[Record extracts]:
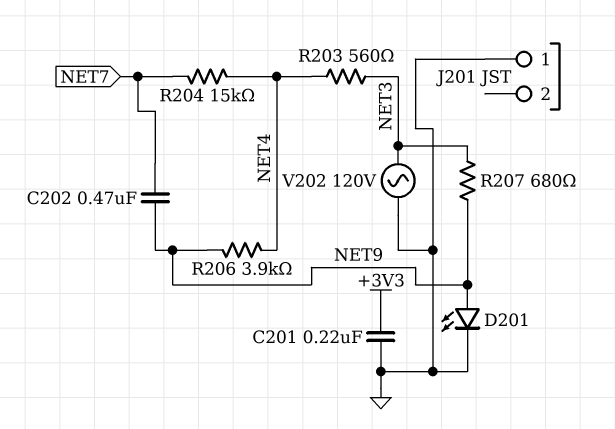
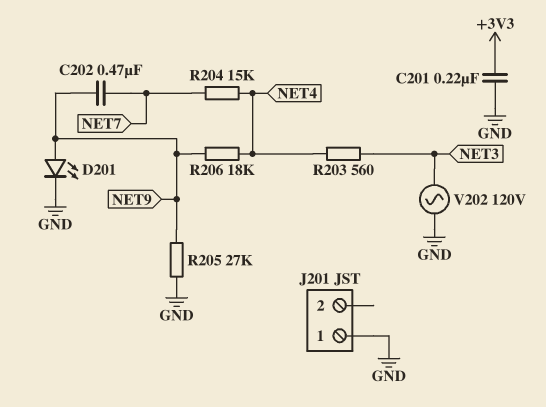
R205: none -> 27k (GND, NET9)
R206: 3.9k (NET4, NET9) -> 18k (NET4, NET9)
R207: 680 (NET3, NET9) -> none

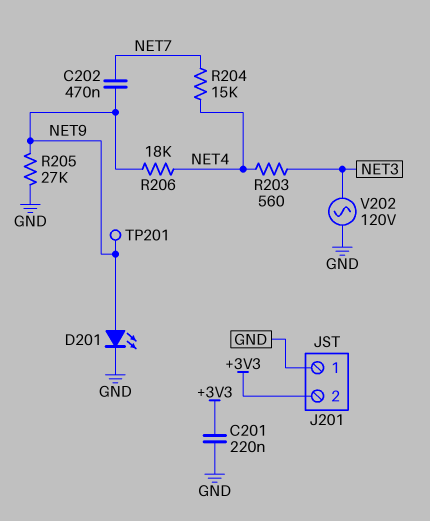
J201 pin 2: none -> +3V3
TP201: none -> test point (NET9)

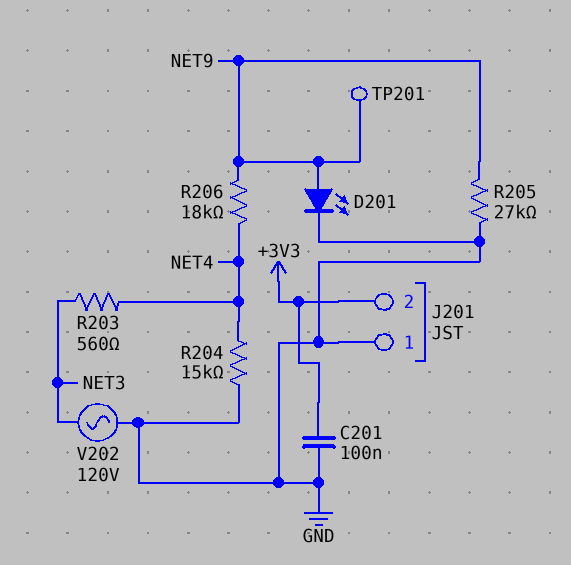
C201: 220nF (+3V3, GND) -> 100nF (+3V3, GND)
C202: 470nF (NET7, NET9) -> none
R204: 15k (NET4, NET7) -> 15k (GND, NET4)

[Action item]: Without the pictures, write out every entry precisely as it appears.

[Task response]:
R205: none -> 27k (GND, NET9)
R206: 3.9k (NET4, NET9) -> 18k (NET4, NET9)
R207: 680 (NET3, NET9) -> none

J201 pin 2: none -> +3V3
TP201: none -> test point (NET9)

C201: 220nF (+3V3, GND) -> 100nF (+3V3, GND)
C202: 470nF (NET7, NET9) -> none
R204: 15k (NET4, NET7) -> 15k (GND, NET4)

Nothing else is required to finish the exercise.